Task to complete:
For the entries below, say how many lines hold the word "none", with the number as the only reply.

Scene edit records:

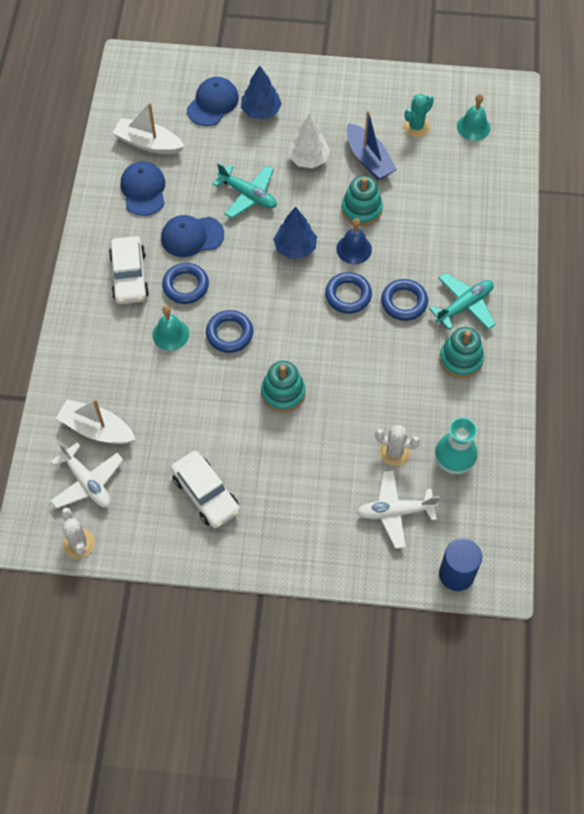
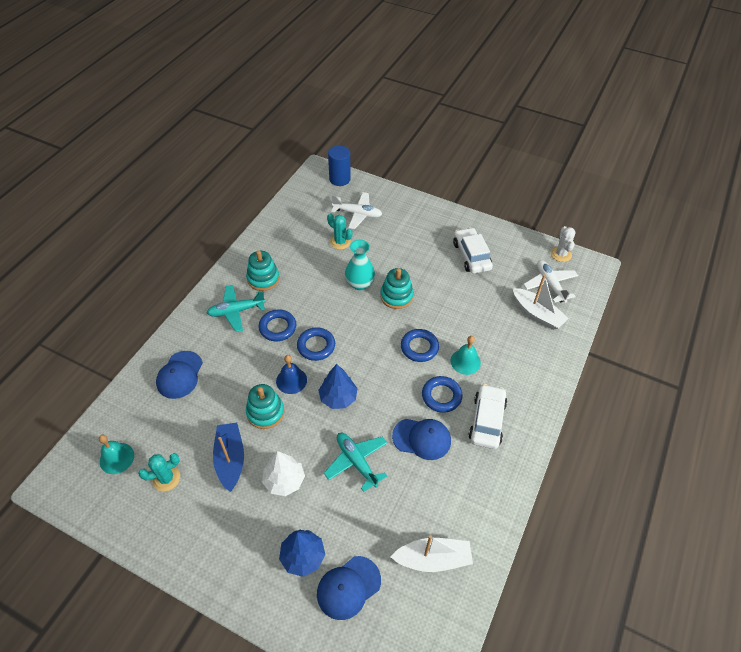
camera: 160 degrees left, 10 degrees down
(143, 190) = (452, 503): blue cap -> blue cap (180, 375)
(148, 143) = (433, 559): white boat -> white boat turned 45 degrees counterclockwise
(394, 452) = (340, 242): white cactus -> turquoise cactus
(453, 461) = (307, 227): turquoise vase -> turquoise vase (359, 283)

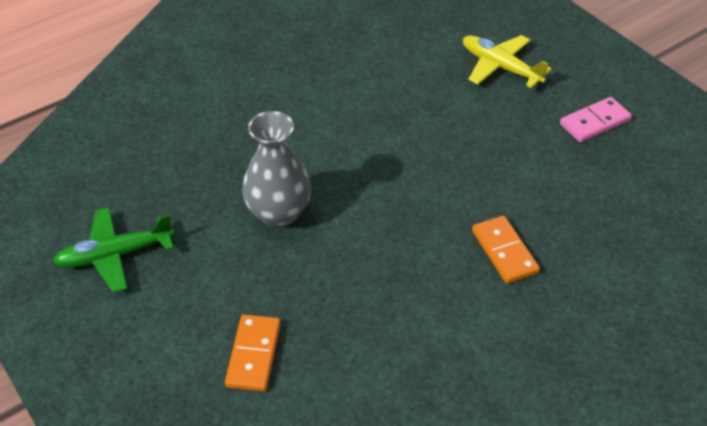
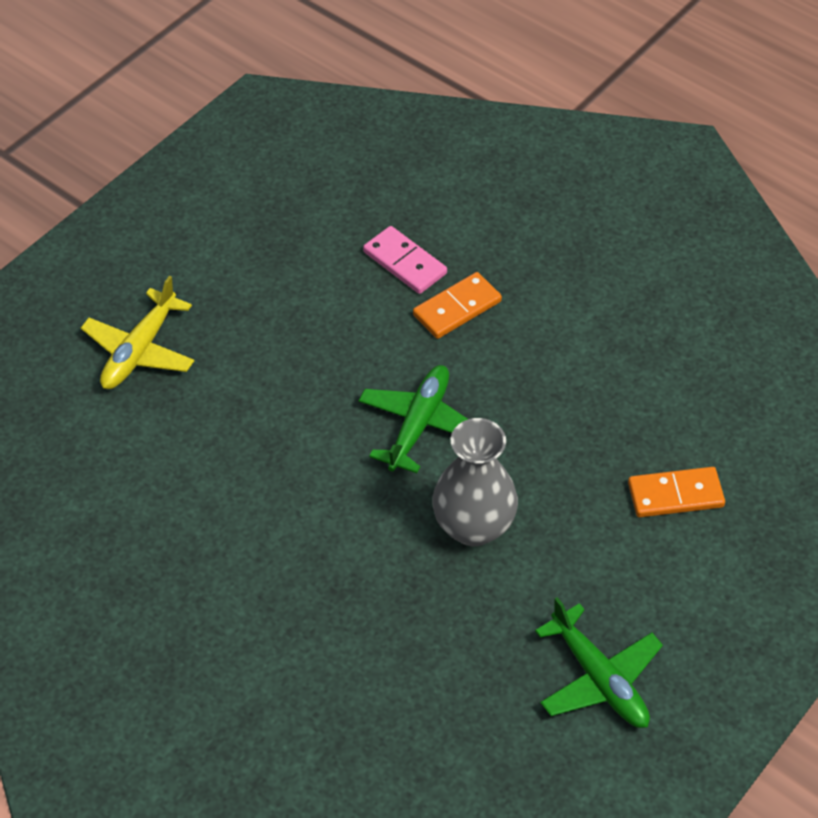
camera: 105 degrees left, 5 degrees up
(387, 201) = (418, 424): none -> green plane
(595, 122) = (225, 250): pink domino -> pink domino (405, 263)

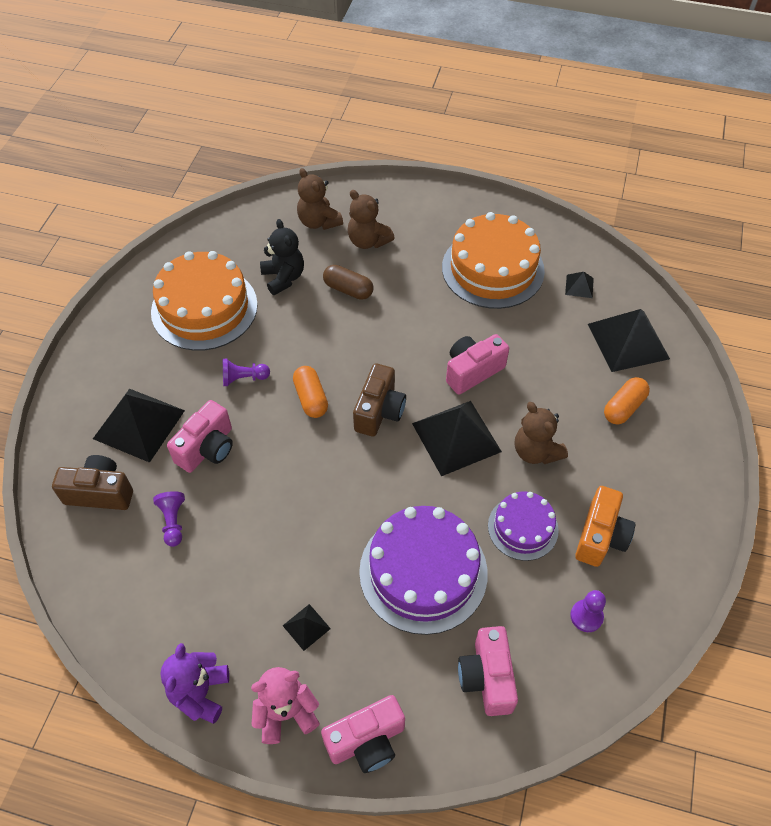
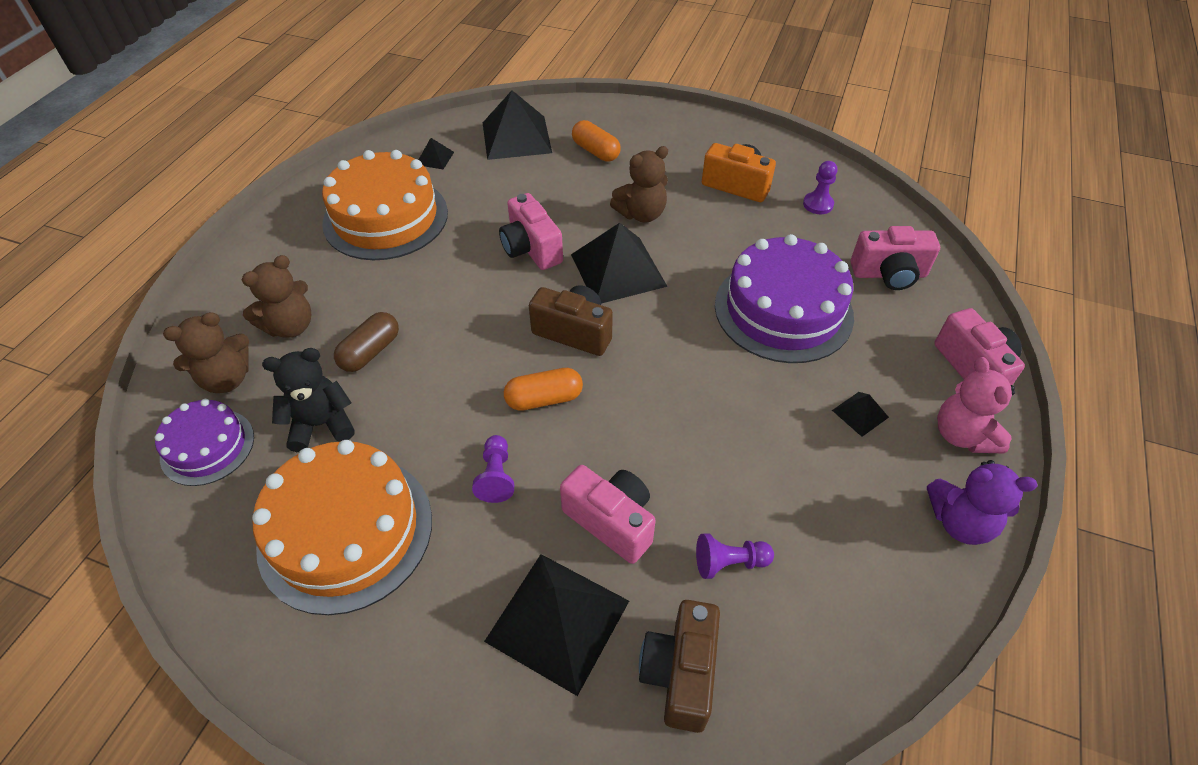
camera: 85 degrees left, 5 degrees down
(523, 528) = (729, 233): purple cake -> purple cake (207, 447)

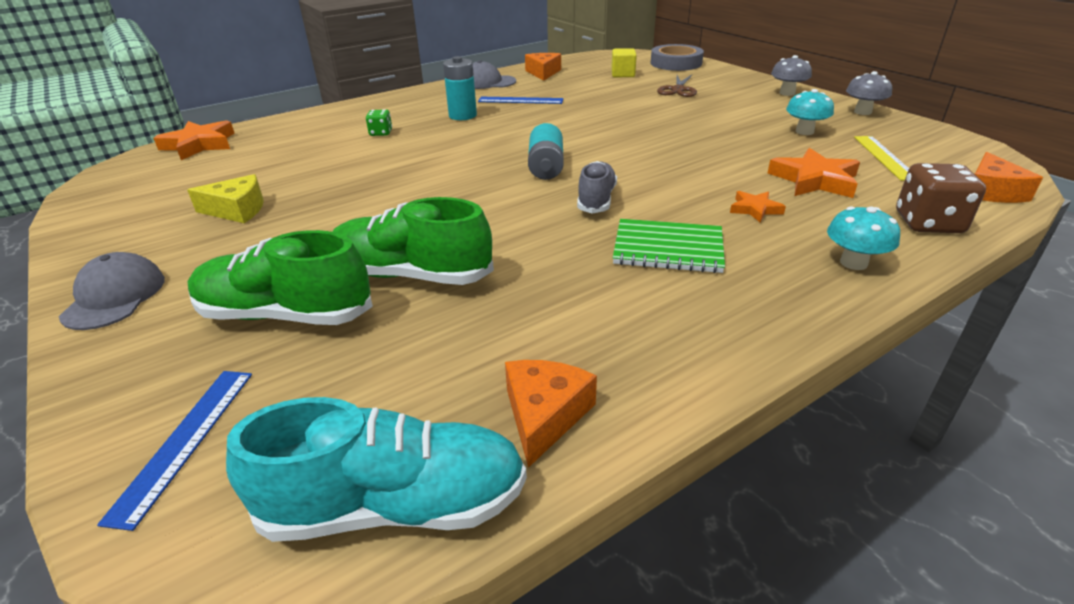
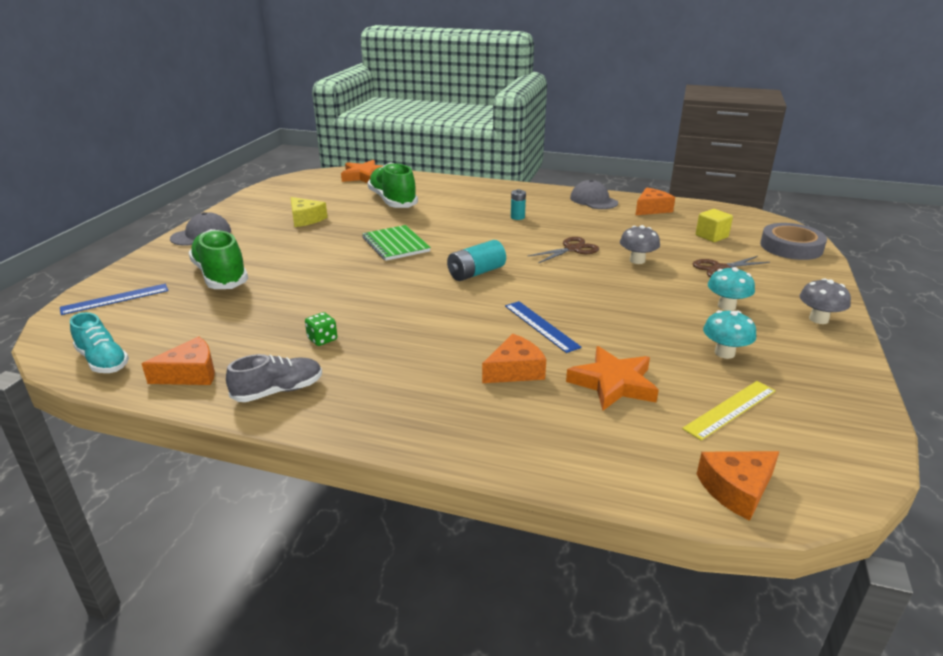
camera: 50 degrees right, 5 degrees down
(381, 133) = (450, 208): green dice -> green dice (322, 339)
(394, 505) = (103, 361): turquoise shoe -> turquoise shoe, size x0.63
(411, 275) = (287, 289): green shoe -> green shoe (393, 201)
(462, 115) = (517, 217): turquoise battery -> turquoise battery, size x0.59
(520, 100) = (579, 223): blue ruler -> blue ruler (541, 326)
(565, 118) = (572, 249): none -> brown scissors
(596, 200) = (448, 307): grey shoe -> grey shoe (278, 391)
(668, 248) = (408, 354): green notebook -> green notebook (395, 245)
(755, 209) = (515, 370): orange star -> orange cheese
(853, 263) = (474, 435): turquoise mushroom -> turquoise mushroom (726, 306)
(862, 112) = (843, 372): grey mushroom -> grey mushroom (637, 260)
(928, 223) = (601, 461): brown dice -> none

Solution below:
3